Source material: Begin
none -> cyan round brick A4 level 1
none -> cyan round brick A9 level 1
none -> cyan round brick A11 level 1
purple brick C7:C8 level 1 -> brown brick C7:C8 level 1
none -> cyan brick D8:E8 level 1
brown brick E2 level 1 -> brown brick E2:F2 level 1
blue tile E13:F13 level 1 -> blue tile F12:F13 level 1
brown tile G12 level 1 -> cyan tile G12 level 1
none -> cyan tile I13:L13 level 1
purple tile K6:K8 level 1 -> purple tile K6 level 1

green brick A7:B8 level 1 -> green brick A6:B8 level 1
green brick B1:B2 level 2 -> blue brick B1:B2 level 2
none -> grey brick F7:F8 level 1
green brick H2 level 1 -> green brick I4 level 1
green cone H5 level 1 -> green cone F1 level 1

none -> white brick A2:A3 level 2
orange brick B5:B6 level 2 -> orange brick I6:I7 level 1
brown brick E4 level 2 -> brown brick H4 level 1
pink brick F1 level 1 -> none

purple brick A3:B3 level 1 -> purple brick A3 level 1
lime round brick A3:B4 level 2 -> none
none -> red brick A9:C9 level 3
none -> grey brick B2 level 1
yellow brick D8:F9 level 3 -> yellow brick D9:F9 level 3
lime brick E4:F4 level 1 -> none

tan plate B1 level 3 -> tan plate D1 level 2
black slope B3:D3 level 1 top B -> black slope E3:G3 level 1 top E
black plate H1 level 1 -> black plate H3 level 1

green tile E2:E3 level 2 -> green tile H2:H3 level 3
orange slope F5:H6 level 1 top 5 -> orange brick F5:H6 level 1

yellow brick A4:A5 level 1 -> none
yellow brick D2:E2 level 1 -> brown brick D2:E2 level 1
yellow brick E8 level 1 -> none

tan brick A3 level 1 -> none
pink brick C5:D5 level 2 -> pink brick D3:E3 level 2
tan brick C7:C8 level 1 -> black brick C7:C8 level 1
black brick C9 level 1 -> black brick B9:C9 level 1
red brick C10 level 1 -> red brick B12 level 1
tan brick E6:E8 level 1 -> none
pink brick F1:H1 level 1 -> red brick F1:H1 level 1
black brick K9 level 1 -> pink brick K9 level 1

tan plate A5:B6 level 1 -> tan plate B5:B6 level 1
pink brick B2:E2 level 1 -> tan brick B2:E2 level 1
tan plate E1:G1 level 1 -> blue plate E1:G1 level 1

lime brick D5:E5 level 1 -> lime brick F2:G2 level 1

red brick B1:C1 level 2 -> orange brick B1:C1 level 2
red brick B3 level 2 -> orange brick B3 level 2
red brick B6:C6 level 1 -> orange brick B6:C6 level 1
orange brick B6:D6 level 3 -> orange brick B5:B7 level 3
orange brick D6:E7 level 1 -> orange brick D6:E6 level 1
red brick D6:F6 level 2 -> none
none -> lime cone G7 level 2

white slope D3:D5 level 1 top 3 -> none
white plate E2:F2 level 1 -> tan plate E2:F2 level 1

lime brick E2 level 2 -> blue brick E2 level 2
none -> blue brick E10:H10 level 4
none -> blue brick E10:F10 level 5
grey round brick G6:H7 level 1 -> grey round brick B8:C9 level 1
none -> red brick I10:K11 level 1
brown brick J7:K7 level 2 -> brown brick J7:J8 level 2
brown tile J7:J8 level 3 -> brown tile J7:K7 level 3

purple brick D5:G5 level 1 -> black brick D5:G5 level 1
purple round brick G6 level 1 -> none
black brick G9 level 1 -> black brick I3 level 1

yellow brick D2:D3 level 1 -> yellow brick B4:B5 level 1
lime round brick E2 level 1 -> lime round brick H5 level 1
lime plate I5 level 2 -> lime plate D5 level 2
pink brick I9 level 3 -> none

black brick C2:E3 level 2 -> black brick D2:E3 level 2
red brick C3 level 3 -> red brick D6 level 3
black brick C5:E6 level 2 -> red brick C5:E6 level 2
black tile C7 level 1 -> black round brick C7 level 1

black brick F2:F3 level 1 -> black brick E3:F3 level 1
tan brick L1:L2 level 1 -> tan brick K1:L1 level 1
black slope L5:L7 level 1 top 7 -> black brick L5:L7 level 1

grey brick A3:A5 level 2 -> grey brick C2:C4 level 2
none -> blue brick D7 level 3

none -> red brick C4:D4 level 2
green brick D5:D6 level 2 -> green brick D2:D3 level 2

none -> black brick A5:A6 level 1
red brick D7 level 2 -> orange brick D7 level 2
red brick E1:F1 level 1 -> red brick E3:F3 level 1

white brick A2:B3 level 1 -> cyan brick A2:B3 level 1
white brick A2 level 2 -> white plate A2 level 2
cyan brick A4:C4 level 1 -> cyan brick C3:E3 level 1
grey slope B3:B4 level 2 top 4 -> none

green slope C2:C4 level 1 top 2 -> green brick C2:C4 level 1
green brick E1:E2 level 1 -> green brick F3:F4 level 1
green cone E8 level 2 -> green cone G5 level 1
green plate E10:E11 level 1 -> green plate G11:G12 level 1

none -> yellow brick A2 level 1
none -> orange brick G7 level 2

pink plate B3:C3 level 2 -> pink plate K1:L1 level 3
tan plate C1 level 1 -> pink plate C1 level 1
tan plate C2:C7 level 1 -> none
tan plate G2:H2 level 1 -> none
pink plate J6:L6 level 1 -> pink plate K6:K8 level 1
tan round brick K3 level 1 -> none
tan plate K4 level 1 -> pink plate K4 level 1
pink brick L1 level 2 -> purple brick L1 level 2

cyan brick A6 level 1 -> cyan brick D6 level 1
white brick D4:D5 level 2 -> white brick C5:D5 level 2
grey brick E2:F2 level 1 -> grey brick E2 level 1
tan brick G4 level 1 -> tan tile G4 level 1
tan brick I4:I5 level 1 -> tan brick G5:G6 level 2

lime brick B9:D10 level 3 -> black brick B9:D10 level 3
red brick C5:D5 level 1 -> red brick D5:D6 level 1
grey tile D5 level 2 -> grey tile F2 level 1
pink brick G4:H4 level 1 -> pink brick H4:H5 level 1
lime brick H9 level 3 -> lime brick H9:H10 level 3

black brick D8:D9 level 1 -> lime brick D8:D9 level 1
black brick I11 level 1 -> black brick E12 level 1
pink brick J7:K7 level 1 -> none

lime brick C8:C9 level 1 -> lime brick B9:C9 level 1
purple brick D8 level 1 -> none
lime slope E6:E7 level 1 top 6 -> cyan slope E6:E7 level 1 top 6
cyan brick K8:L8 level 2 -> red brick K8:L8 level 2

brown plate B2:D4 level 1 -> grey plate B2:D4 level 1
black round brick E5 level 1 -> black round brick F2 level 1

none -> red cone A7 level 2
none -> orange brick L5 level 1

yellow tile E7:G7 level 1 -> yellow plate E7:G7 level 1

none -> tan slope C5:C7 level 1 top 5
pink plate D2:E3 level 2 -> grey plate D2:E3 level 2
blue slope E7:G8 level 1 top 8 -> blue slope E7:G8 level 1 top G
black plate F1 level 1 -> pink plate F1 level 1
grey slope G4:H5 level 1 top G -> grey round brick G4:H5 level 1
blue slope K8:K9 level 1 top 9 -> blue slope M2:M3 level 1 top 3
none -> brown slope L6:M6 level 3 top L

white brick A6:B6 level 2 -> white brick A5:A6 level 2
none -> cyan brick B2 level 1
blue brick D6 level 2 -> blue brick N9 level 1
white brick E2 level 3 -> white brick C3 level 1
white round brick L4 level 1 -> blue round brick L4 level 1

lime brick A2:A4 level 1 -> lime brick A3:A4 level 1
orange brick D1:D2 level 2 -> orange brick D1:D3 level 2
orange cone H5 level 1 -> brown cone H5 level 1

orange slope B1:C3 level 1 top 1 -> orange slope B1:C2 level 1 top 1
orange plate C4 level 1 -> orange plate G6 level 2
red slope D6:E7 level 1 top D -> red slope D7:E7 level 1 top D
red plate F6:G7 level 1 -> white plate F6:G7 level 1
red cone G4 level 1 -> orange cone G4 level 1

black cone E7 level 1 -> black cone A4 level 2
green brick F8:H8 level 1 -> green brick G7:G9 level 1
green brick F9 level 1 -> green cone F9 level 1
Source material: End
(Exercise):
Output the lines above between the one holding "grey round brick G6:H7" and the one holding "tan brick L1:L2", inclusive, with nothing before or after them.

(Answer space):
grey round brick G6:H7 level 1 -> grey round brick B8:C9 level 1
none -> red brick I10:K11 level 1
brown brick J7:K7 level 2 -> brown brick J7:J8 level 2
brown tile J7:J8 level 3 -> brown tile J7:K7 level 3

purple brick D5:G5 level 1 -> black brick D5:G5 level 1
purple round brick G6 level 1 -> none
black brick G9 level 1 -> black brick I3 level 1

yellow brick D2:D3 level 1 -> yellow brick B4:B5 level 1
lime round brick E2 level 1 -> lime round brick H5 level 1
lime plate I5 level 2 -> lime plate D5 level 2
pink brick I9 level 3 -> none

black brick C2:E3 level 2 -> black brick D2:E3 level 2
red brick C3 level 3 -> red brick D6 level 3
black brick C5:E6 level 2 -> red brick C5:E6 level 2
black tile C7 level 1 -> black round brick C7 level 1

black brick F2:F3 level 1 -> black brick E3:F3 level 1
tan brick L1:L2 level 1 -> tan brick K1:L1 level 1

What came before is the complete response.